Exercise goal. Output each record below exactly. No images go in the copy.

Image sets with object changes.
________________
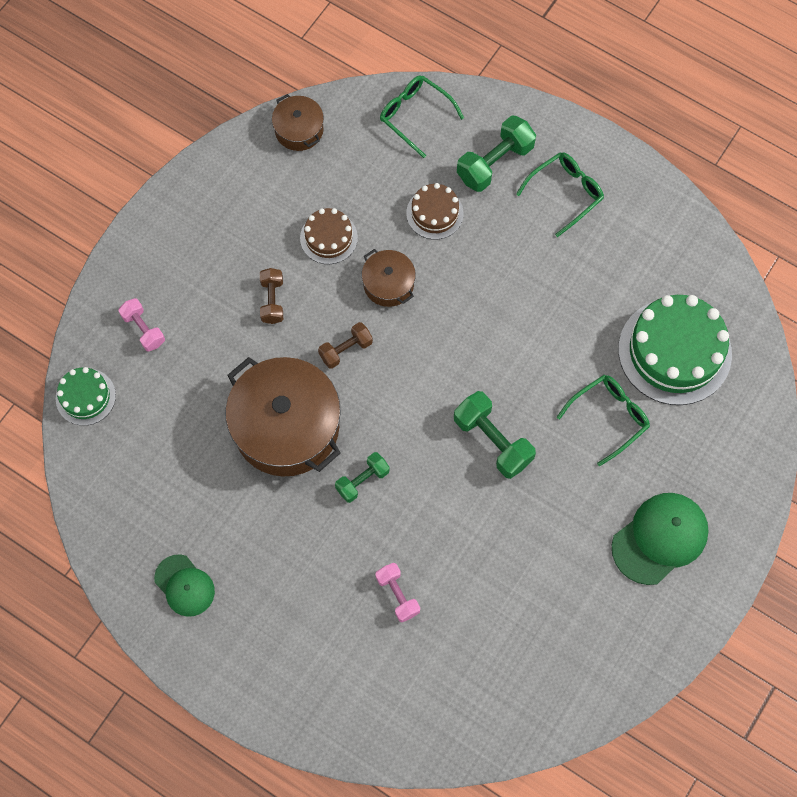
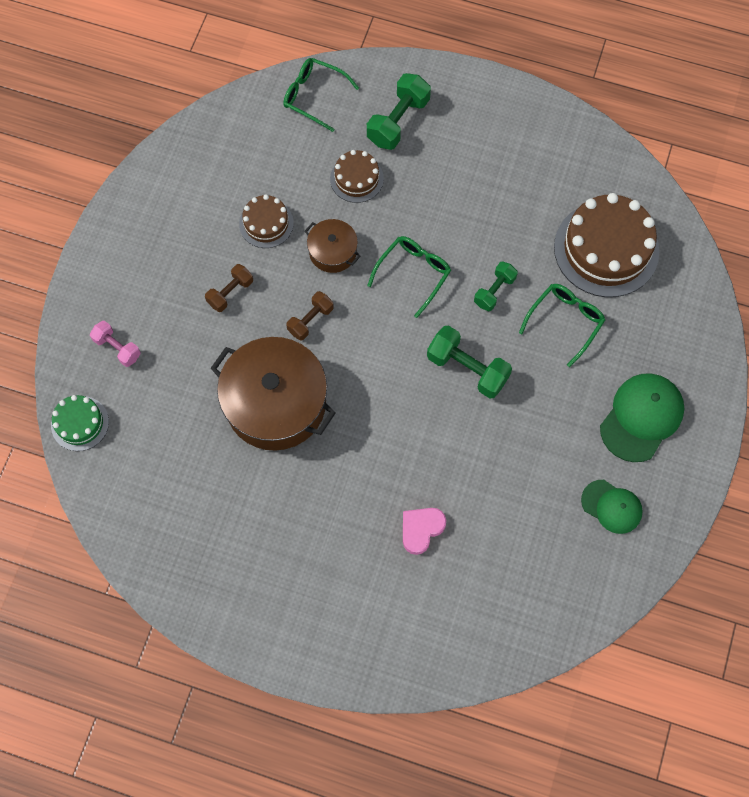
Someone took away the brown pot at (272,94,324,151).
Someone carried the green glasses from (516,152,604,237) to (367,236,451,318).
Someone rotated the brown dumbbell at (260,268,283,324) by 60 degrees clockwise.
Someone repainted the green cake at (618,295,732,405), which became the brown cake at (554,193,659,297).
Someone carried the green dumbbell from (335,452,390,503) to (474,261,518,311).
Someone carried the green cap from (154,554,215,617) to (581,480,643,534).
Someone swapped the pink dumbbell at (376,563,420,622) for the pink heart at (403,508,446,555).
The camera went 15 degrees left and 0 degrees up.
________________
Answer box.
Someone took away the brown pot at (272,94,324,151).
Someone carried the green glasses from (516,152,604,237) to (367,236,451,318).
Someone rotated the brown dumbbell at (260,268,283,324) by 60 degrees clockwise.
Someone repainted the green cake at (618,295,732,405), which became the brown cake at (554,193,659,297).
Someone carried the green dumbbell from (335,452,390,503) to (474,261,518,311).
Someone carried the green cap from (154,554,215,617) to (581,480,643,534).
Someone swapped the pink dumbbell at (376,563,420,622) for the pink heart at (403,508,446,555).
The camera went 15 degrees left and 0 degrees up.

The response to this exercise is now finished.